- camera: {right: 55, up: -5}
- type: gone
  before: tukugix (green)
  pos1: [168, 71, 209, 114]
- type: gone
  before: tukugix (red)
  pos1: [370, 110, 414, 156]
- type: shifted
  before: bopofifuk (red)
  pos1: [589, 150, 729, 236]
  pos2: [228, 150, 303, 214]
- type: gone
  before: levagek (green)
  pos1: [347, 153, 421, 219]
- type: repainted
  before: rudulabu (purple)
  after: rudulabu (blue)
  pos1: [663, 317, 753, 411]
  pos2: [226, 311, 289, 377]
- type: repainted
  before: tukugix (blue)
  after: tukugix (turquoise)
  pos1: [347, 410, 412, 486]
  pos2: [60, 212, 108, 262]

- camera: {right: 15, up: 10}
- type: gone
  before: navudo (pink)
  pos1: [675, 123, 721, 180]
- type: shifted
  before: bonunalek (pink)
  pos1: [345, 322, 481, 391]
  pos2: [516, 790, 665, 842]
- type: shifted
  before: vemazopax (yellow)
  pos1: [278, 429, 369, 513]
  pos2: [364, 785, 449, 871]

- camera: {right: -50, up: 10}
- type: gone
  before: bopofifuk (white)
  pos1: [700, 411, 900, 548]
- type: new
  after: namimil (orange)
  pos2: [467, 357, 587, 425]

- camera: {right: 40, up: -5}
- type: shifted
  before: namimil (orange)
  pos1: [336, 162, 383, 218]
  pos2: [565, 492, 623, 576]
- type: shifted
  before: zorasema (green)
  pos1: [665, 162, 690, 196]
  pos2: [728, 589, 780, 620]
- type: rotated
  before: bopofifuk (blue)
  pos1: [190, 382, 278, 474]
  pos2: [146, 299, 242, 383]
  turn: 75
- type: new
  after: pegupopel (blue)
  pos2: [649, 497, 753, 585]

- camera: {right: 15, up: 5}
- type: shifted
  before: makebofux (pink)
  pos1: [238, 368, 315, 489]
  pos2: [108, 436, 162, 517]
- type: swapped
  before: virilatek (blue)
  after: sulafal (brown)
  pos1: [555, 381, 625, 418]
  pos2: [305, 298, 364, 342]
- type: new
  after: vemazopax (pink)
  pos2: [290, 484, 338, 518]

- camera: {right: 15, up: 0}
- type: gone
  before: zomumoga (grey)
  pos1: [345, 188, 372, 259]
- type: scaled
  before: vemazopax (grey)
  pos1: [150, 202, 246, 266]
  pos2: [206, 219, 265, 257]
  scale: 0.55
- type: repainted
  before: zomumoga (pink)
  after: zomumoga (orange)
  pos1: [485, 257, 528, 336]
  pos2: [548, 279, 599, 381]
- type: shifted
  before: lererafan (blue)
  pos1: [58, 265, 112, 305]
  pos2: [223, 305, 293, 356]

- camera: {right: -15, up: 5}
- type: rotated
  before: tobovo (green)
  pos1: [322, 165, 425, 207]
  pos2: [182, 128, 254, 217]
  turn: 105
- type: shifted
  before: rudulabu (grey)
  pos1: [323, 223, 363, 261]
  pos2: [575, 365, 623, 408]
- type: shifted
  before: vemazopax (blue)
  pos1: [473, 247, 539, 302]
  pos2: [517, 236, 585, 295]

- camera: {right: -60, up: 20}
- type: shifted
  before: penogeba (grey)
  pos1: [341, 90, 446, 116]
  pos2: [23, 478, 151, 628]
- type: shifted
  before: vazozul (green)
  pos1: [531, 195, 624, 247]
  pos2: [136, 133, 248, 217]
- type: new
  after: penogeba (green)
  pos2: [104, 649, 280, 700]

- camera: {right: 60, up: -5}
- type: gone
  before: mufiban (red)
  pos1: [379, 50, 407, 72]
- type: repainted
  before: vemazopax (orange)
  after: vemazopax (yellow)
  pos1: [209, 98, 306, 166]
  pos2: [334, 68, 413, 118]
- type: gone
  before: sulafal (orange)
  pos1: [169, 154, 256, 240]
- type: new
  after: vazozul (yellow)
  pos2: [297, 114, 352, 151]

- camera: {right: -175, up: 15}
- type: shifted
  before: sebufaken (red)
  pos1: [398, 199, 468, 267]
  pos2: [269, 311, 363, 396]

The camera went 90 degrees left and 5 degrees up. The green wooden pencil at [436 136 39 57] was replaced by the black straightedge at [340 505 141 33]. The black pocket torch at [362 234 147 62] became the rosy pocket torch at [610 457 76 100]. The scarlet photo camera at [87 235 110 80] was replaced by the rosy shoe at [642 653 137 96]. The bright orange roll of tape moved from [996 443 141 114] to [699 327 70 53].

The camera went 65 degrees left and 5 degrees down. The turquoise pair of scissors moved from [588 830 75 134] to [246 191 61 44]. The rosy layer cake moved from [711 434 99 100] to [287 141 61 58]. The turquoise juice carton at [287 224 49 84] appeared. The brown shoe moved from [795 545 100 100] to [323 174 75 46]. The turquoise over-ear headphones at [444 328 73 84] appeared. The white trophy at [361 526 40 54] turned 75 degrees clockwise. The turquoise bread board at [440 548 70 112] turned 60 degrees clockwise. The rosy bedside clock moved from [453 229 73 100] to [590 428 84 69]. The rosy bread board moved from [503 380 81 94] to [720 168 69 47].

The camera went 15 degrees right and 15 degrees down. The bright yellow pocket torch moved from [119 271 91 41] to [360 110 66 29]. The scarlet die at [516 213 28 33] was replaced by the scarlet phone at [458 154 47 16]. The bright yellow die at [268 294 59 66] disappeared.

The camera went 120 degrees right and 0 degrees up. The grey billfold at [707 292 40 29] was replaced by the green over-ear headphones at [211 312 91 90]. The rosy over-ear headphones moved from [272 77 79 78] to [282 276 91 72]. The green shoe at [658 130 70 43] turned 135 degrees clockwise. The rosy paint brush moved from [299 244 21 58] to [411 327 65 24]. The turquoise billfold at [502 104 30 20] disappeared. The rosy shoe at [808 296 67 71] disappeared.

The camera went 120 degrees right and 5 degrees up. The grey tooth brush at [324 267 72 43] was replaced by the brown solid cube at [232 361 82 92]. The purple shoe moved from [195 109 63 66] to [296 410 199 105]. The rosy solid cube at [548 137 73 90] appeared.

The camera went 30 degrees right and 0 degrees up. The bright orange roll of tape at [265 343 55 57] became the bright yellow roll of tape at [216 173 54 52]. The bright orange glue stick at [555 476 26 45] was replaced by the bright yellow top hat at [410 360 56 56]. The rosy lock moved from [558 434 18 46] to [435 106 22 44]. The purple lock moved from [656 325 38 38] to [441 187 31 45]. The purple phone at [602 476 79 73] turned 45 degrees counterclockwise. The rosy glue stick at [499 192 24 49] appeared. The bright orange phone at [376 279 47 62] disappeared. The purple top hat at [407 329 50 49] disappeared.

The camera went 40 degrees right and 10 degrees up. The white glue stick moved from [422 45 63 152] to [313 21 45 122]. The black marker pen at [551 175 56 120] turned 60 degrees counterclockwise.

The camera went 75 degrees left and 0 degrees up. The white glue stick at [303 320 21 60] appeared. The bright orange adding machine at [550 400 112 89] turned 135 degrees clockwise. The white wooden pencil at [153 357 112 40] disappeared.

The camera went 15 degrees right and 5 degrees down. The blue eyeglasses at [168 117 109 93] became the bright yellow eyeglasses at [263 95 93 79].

## The problem
List, from the entries above, every line in which the word "tukugix" shows up.

## Response area
  before: tukugix (green)
  before: tukugix (red)
  before: tukugix (blue)
  after: tukugix (turquoise)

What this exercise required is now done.